From the listing below, copy only the lines running from the line that contains "D204: schottky BAT85" to the line that contains "U204: MCP2561 -> MCP2551", both included.

# WORKING DATA
===

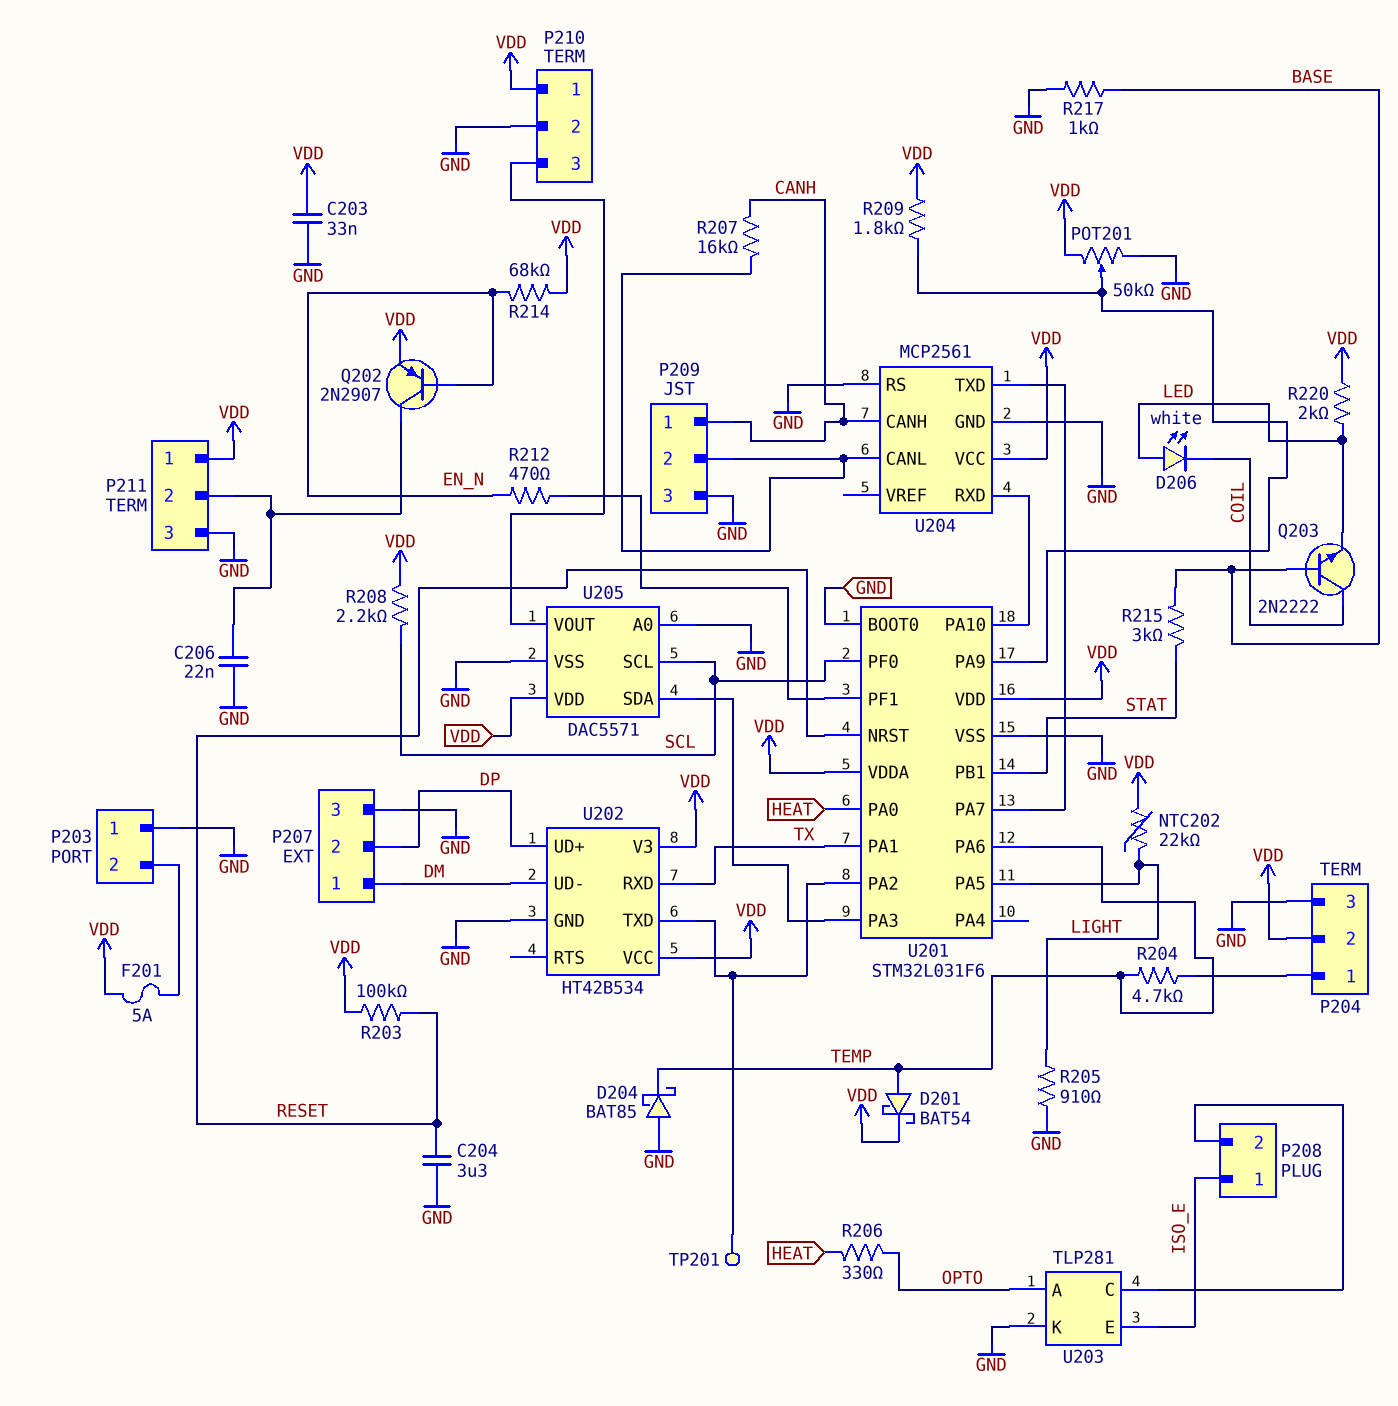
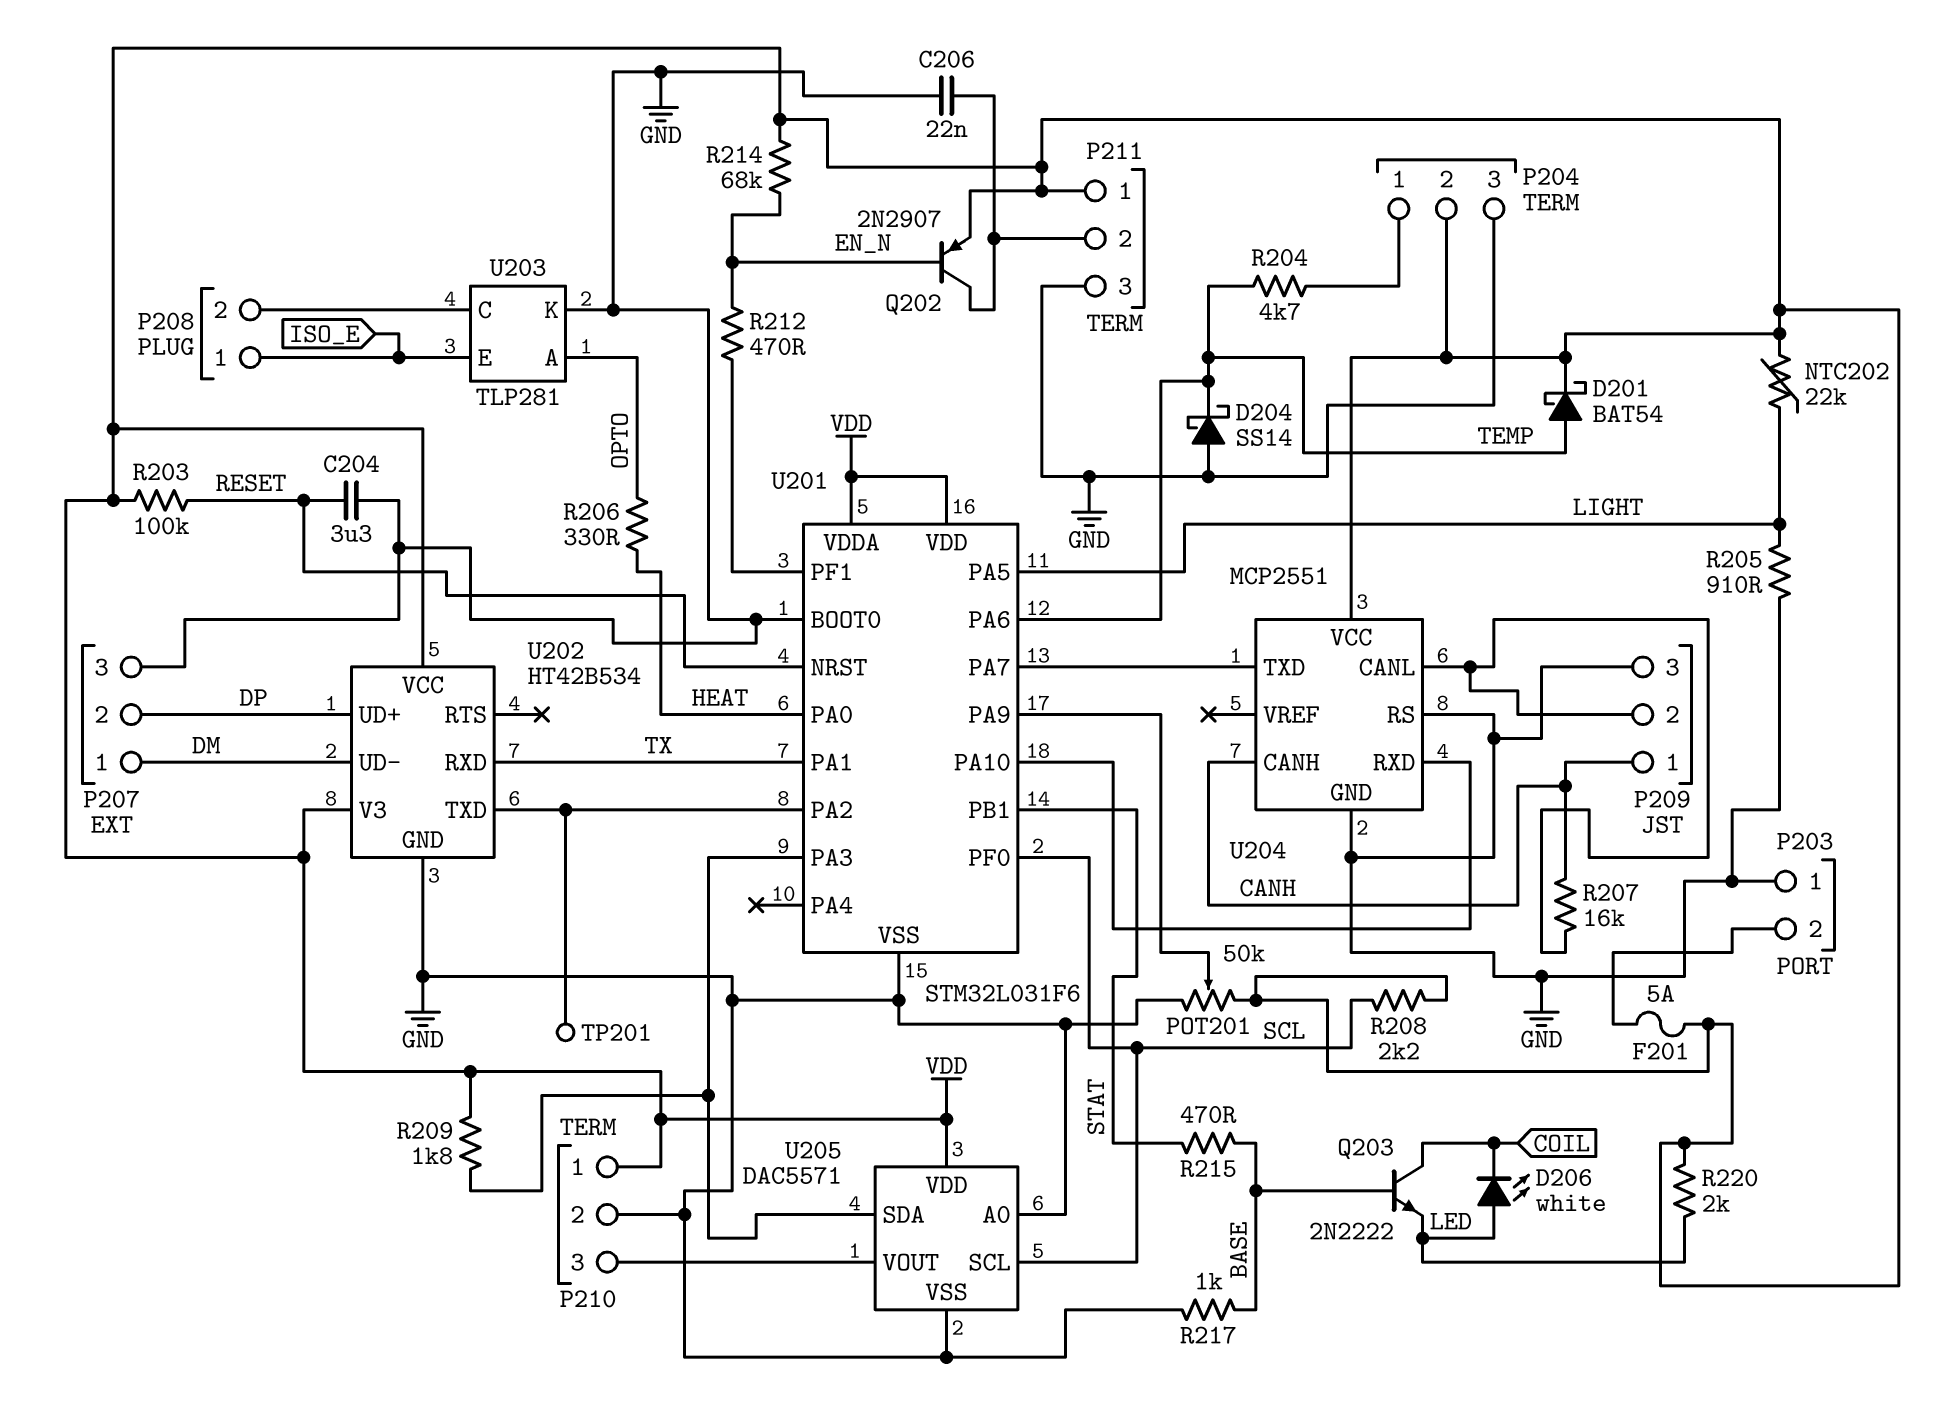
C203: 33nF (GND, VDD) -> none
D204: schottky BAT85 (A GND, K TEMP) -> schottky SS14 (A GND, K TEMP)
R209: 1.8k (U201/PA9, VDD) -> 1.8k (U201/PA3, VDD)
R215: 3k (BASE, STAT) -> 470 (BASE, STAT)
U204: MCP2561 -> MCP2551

===

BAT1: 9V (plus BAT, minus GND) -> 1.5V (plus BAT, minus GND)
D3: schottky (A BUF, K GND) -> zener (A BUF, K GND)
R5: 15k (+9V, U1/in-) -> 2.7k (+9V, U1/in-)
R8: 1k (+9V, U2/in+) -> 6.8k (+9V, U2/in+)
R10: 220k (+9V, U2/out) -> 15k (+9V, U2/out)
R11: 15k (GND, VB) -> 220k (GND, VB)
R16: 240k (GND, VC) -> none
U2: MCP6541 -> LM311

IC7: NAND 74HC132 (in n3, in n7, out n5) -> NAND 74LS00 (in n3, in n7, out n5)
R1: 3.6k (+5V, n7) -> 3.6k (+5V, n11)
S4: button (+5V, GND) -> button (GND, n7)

===

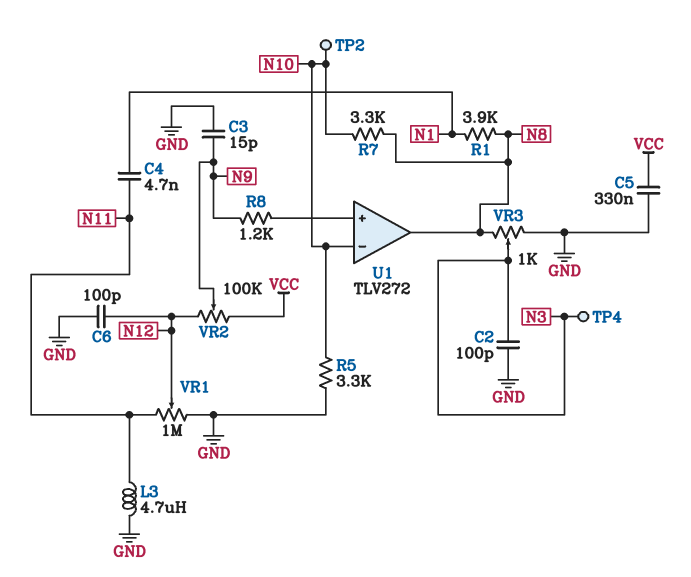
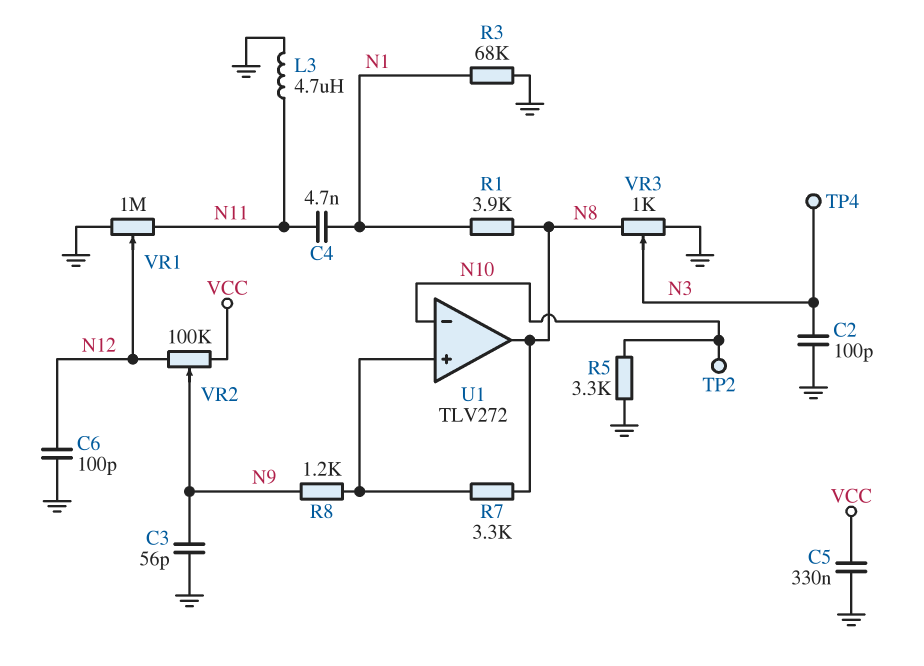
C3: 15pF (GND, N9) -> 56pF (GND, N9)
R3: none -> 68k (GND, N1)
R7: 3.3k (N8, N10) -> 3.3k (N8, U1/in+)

===

# SOLUTION TO THIS TASK
D204: schottky BAT85 (A GND, K TEMP) -> schottky SS14 (A GND, K TEMP)
R209: 1.8k (U201/PA9, VDD) -> 1.8k (U201/PA3, VDD)
R215: 3k (BASE, STAT) -> 470 (BASE, STAT)
U204: MCP2561 -> MCP2551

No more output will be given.